» **Raw data**
-*-*-

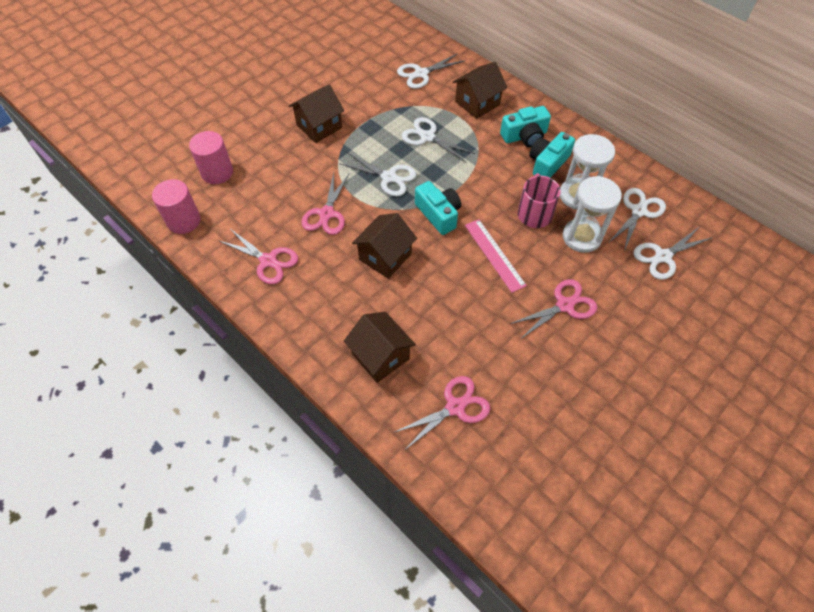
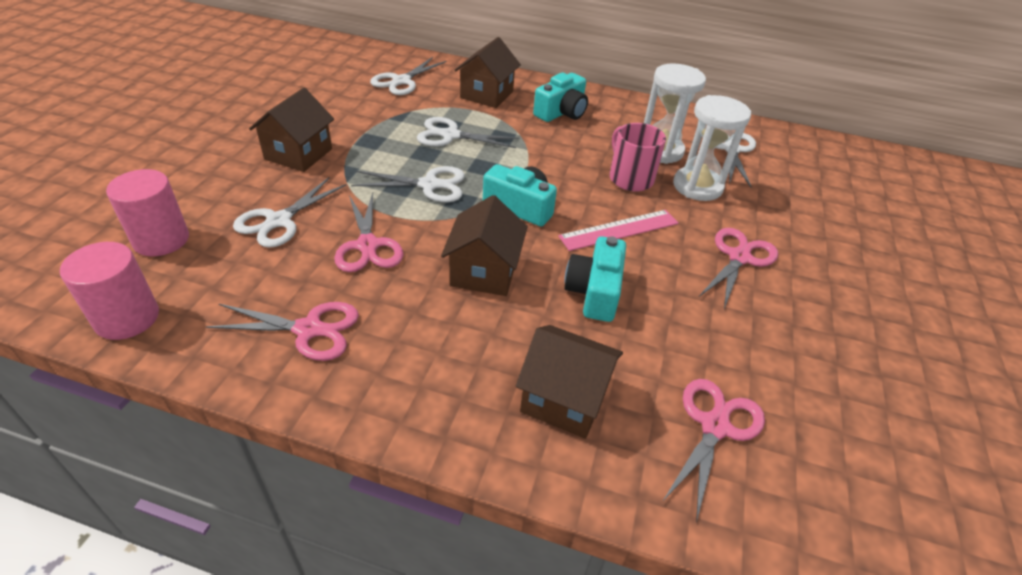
camera: 30 degrees left, 15 degrees down
(494, 255) = (619, 230): pink ruler -> pink ruler turned 60 degrees counterclockwise
(547, 163) = (605, 130): turquoise camera -> turquoise camera (594, 292)
(663, 256) = (790, 182): white scissors -> white scissors (279, 221)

-*-*-

» **Problem description**
What you return must match the material above exactly, minus its pictures.

» **Answer to this problem**
camera: 30 degrees left, 15 degrees down
(494, 255) = (619, 230): pink ruler -> pink ruler turned 60 degrees counterclockwise
(547, 163) = (605, 130): turquoise camera -> turquoise camera (594, 292)
(663, 256) = (790, 182): white scissors -> white scissors (279, 221)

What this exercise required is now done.